What you should do: Go through the entries below and retype them exactly, omitting each picture.

Segment Start: Records for the task

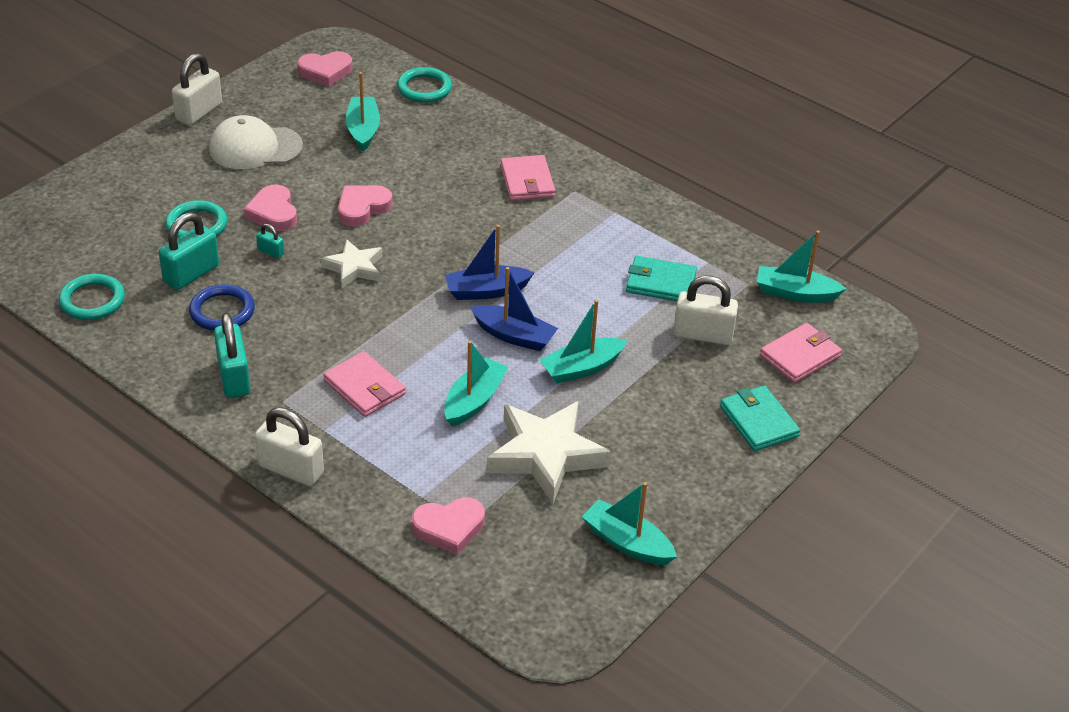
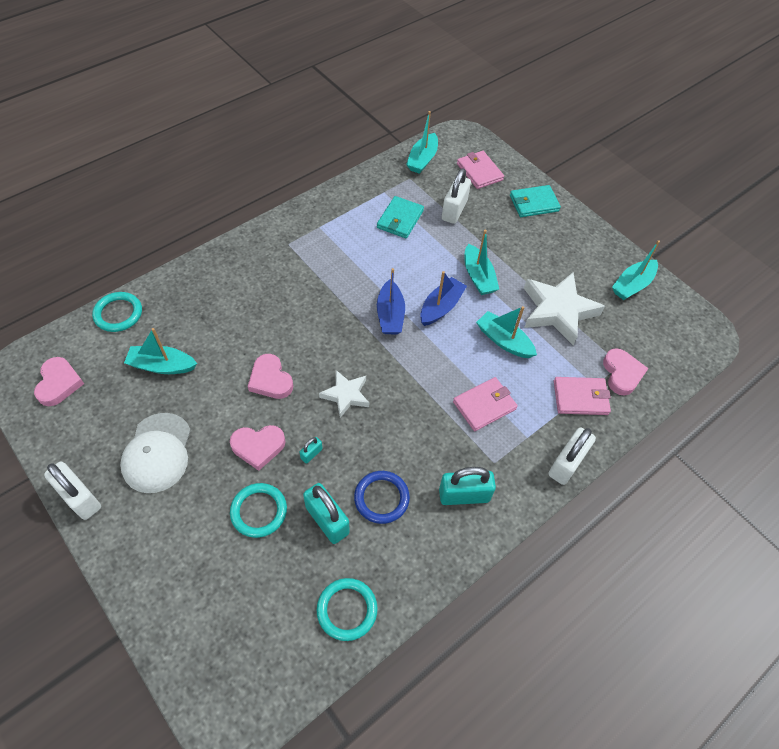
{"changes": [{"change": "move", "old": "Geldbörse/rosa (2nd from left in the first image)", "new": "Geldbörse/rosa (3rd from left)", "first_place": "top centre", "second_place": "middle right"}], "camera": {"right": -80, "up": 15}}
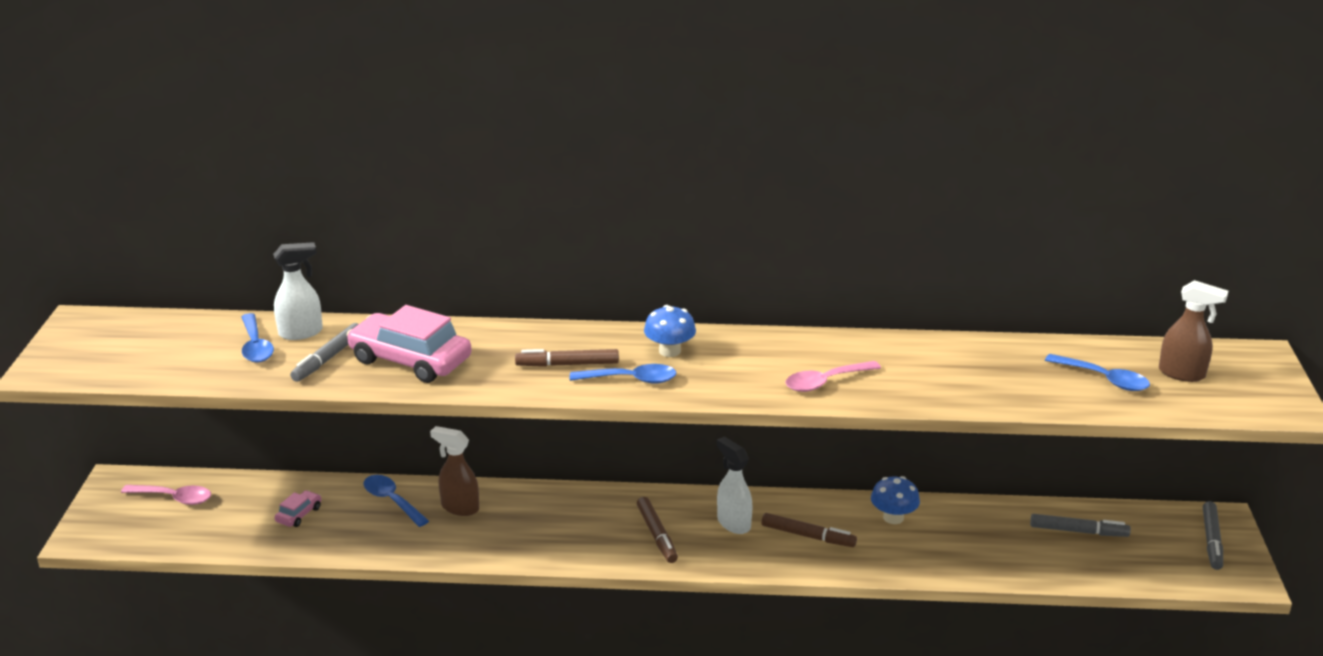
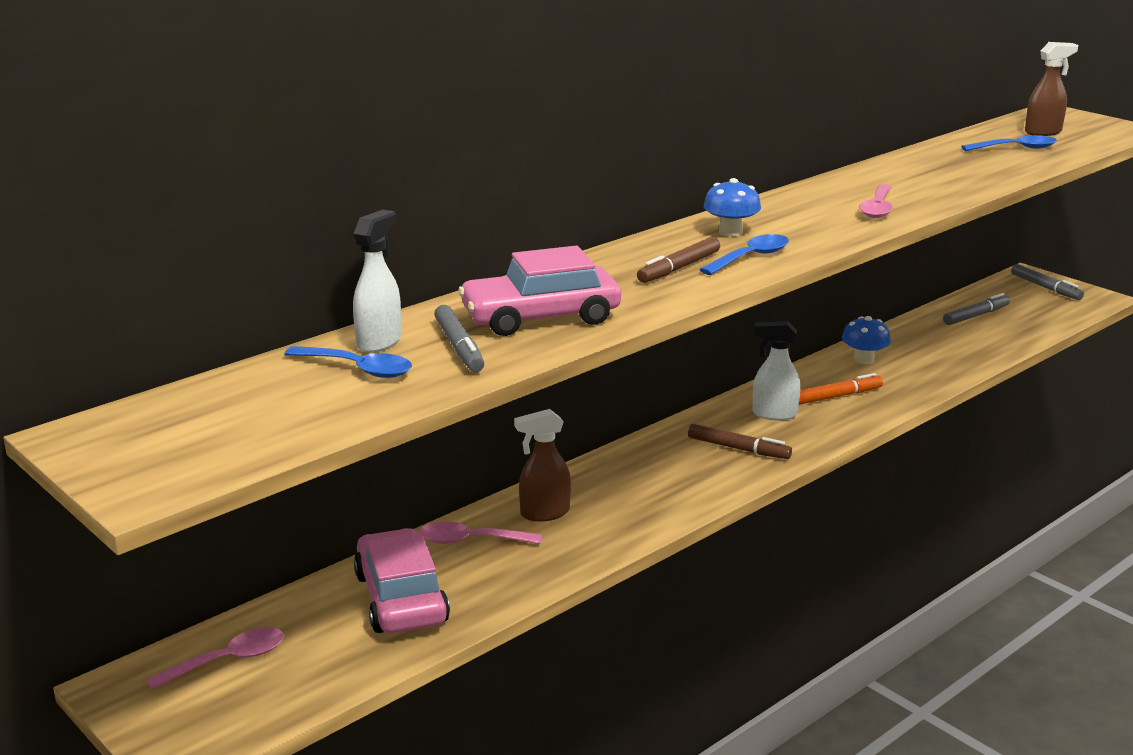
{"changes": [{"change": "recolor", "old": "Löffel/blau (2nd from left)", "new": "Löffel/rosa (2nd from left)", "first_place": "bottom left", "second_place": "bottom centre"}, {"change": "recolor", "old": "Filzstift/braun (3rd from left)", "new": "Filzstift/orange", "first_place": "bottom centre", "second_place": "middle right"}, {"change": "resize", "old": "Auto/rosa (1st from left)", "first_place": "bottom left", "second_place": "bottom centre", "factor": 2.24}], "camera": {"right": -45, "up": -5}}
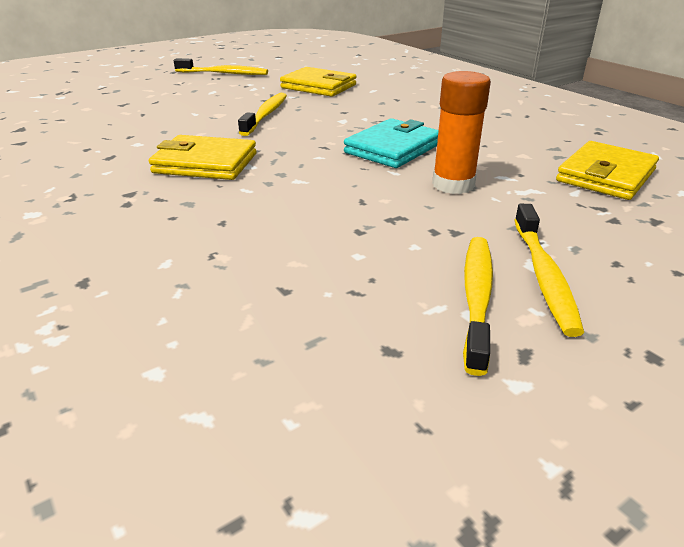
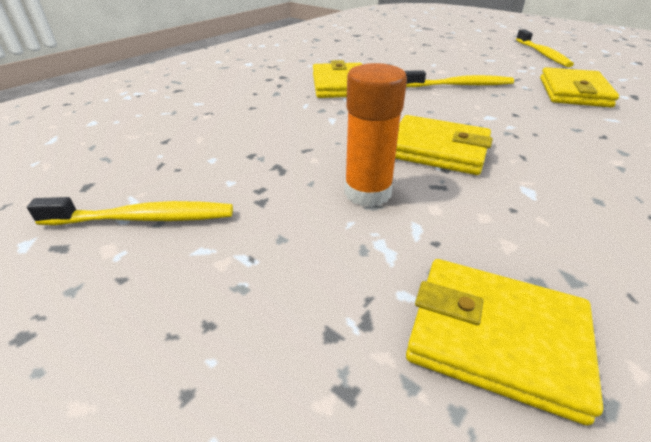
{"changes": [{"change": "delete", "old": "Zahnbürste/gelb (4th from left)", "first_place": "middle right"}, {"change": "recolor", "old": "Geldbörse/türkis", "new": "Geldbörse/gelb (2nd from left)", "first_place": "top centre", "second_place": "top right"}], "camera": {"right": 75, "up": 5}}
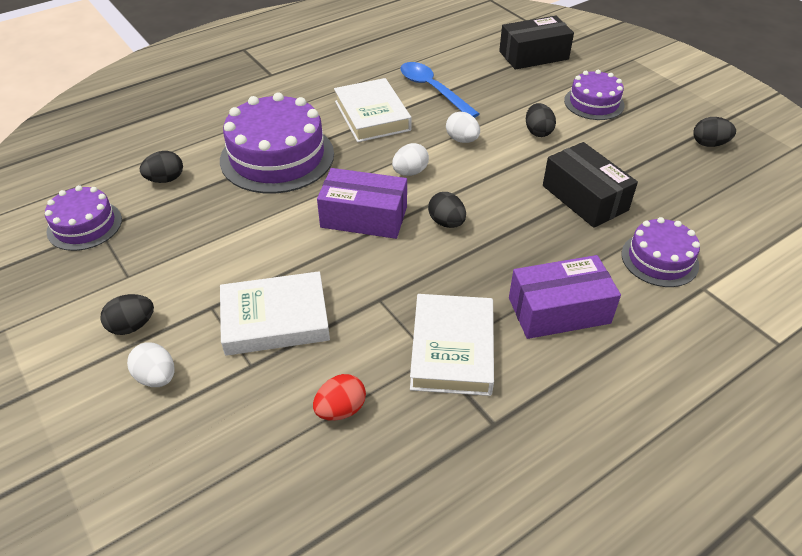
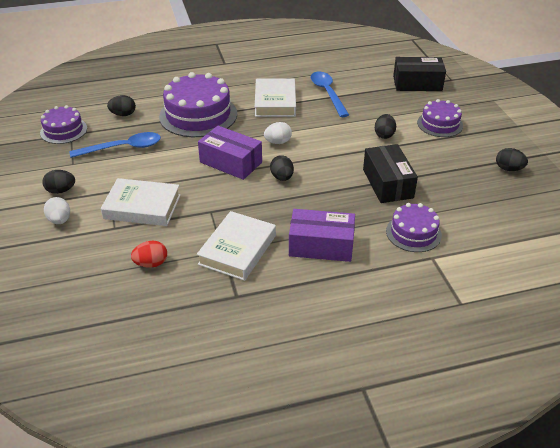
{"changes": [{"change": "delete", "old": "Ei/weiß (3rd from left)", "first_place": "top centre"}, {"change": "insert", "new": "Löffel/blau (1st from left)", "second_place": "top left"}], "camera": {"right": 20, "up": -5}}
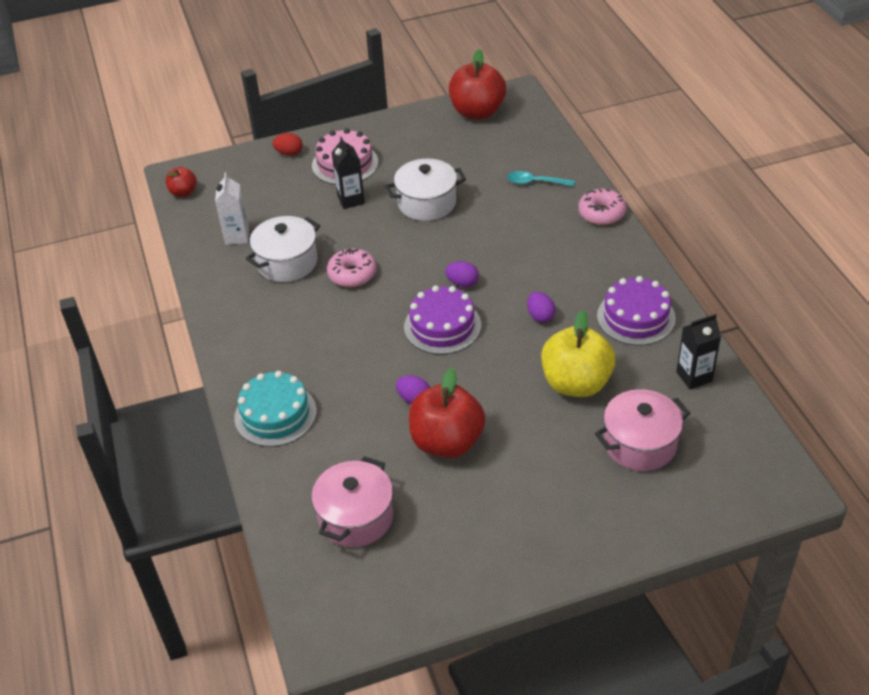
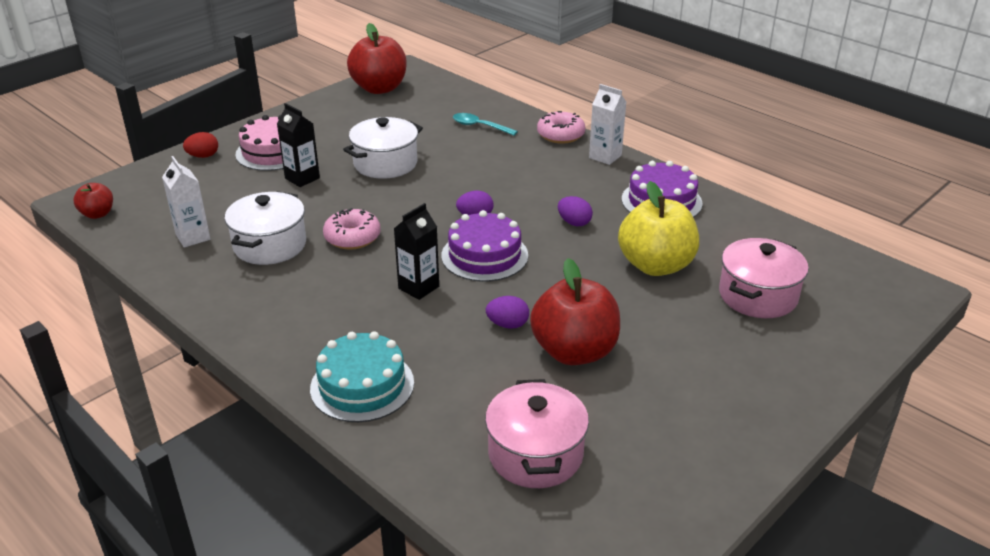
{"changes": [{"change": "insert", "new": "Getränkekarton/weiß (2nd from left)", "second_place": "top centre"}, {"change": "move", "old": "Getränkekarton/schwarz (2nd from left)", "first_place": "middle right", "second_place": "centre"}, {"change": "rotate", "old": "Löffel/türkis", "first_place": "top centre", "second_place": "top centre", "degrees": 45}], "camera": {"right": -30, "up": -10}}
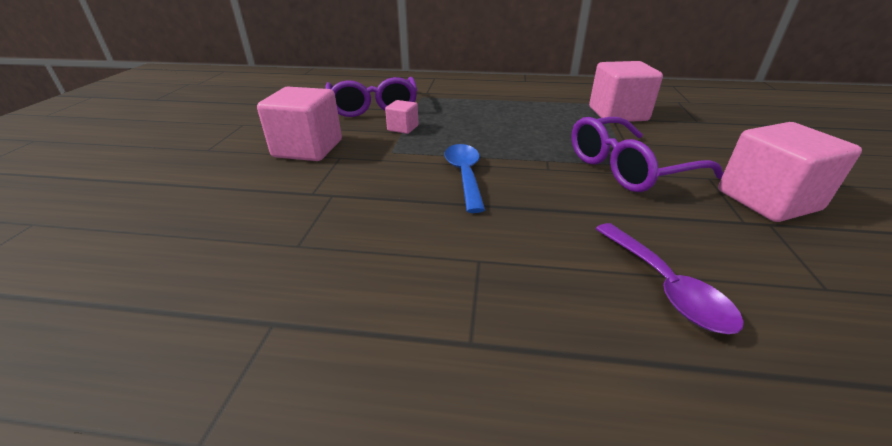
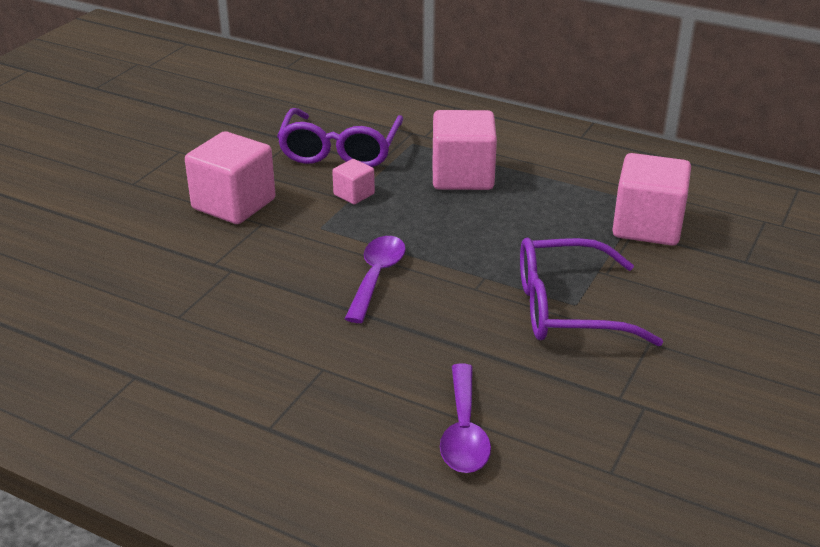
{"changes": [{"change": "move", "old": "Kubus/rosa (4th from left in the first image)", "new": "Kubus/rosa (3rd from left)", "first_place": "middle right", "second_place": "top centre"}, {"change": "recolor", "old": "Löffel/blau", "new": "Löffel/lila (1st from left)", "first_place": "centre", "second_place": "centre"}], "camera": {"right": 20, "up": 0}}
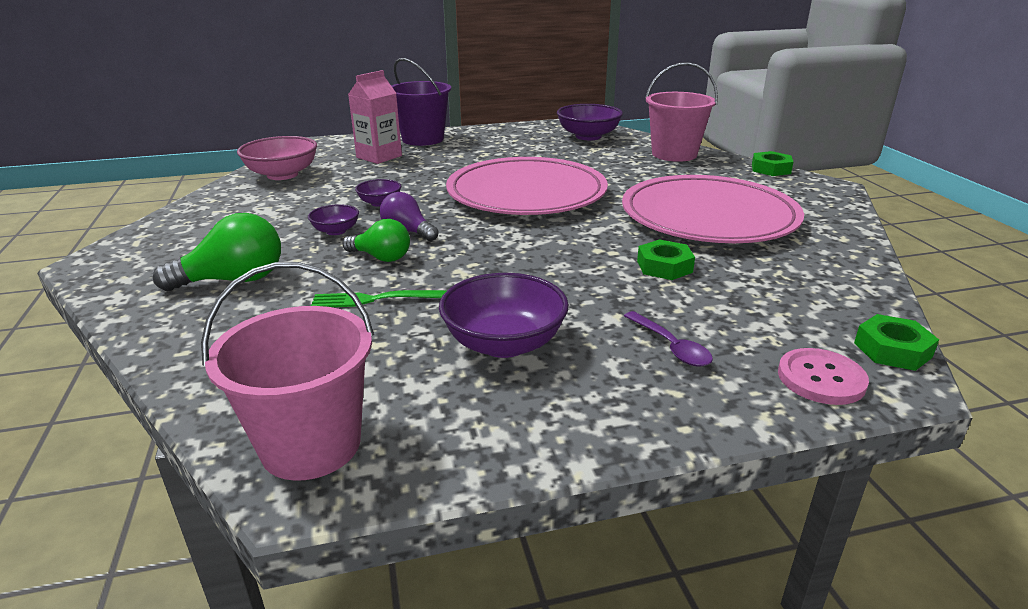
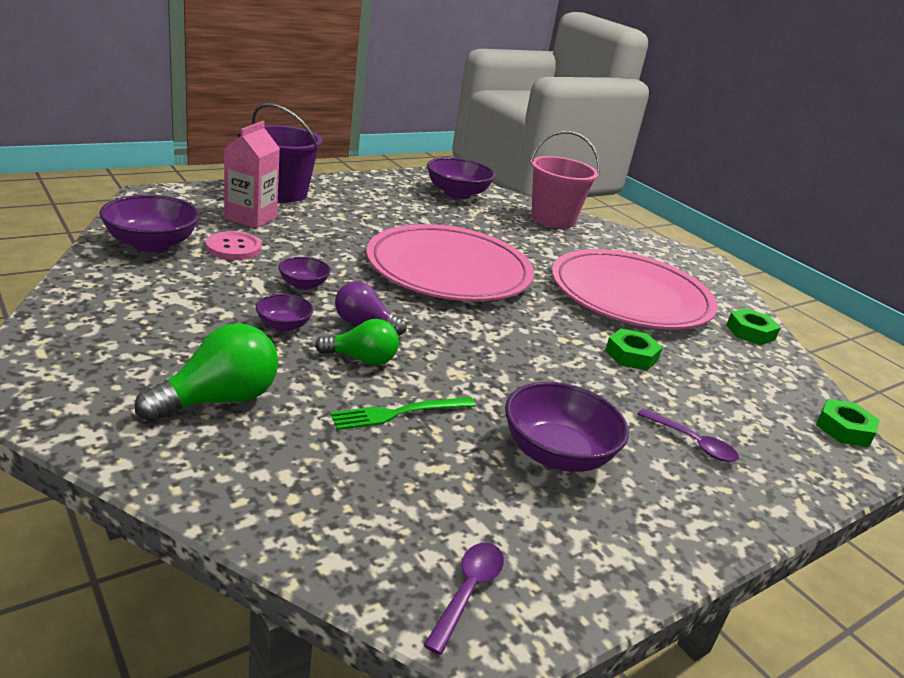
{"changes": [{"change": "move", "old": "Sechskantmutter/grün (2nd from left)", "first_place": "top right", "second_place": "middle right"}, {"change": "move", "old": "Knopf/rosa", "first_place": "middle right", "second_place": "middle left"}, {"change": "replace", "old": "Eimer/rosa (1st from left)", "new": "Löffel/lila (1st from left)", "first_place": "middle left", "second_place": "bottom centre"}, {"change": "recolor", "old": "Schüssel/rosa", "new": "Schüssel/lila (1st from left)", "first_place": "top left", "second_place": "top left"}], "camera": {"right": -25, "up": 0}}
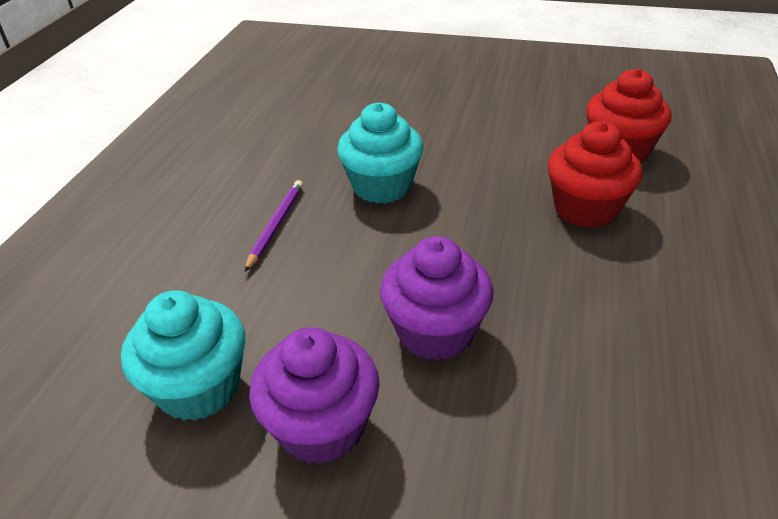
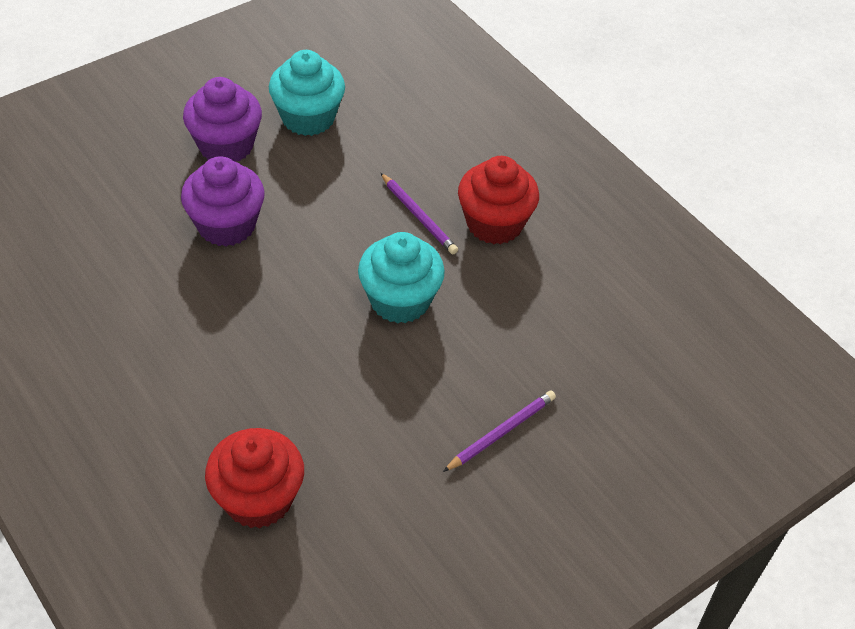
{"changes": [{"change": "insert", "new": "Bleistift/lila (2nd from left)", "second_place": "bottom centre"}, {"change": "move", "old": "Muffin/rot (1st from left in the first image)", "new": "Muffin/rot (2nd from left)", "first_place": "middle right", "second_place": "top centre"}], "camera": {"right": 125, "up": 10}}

Segment End: Records for the task

Result:
{"changes": [{"change": "move", "old": "Geldbörse/rosa (2nd from left in the first image)", "new": "Geldbörse/rosa (3rd from left)", "first_place": "top centre", "second_place": "middle right"}], "camera": {"right": -80, "up": 15}}
{"changes": [{"change": "recolor", "old": "Löffel/blau (2nd from left)", "new": "Löffel/rosa (2nd from left)", "first_place": "bottom left", "second_place": "bottom centre"}, {"change": "recolor", "old": "Filzstift/braun (3rd from left)", "new": "Filzstift/orange", "first_place": "bottom centre", "second_place": "middle right"}, {"change": "resize", "old": "Auto/rosa (1st from left)", "first_place": "bottom left", "second_place": "bottom centre", "factor": 2.24}], "camera": {"right": -45, "up": -5}}
{"changes": [{"change": "delete", "old": "Zahnbürste/gelb (4th from left)", "first_place": "middle right"}, {"change": "recolor", "old": "Geldbörse/türkis", "new": "Geldbörse/gelb (2nd from left)", "first_place": "top centre", "second_place": "top right"}], "camera": {"right": 75, "up": 5}}
{"changes": [{"change": "delete", "old": "Ei/weiß (3rd from left)", "first_place": "top centre"}, {"change": "insert", "new": "Löffel/blau (1st from left)", "second_place": "top left"}], "camera": {"right": 20, "up": -5}}
{"changes": [{"change": "insert", "new": "Getränkekarton/weiß (2nd from left)", "second_place": "top centre"}, {"change": "move", "old": "Getränkekarton/schwarz (2nd from left)", "first_place": "middle right", "second_place": "centre"}, {"change": "rotate", "old": "Löffel/türkis", "first_place": "top centre", "second_place": "top centre", "degrees": 45}], "camera": {"right": -30, "up": -10}}
{"changes": [{"change": "move", "old": "Kubus/rosa (4th from left in the first image)", "new": "Kubus/rosa (3rd from left)", "first_place": "middle right", "second_place": "top centre"}, {"change": "recolor", "old": "Löffel/blau", "new": "Löffel/lila (1st from left)", "first_place": "centre", "second_place": "centre"}], "camera": {"right": 20, "up": 0}}
{"changes": [{"change": "move", "old": "Sechskantmutter/grün (2nd from left)", "first_place": "top right", "second_place": "middle right"}, {"change": "move", "old": "Knopf/rosa", "first_place": "middle right", "second_place": "middle left"}, {"change": "replace", "old": "Eimer/rosa (1st from left)", "new": "Löffel/lila (1st from left)", "first_place": "middle left", "second_place": "bottom centre"}, {"change": "recolor", "old": "Schüssel/rosa", "new": "Schüssel/lila (1st from left)", "first_place": "top left", "second_place": "top left"}], "camera": {"right": -25, "up": 0}}
{"changes": [{"change": "insert", "new": "Bleistift/lila (2nd from left)", "second_place": "bottom centre"}, {"change": "move", "old": "Muffin/rot (1st from left in the first image)", "new": "Muffin/rot (2nd from left)", "first_place": "middle right", "second_place": "top centre"}], "camera": {"right": 125, "up": 10}}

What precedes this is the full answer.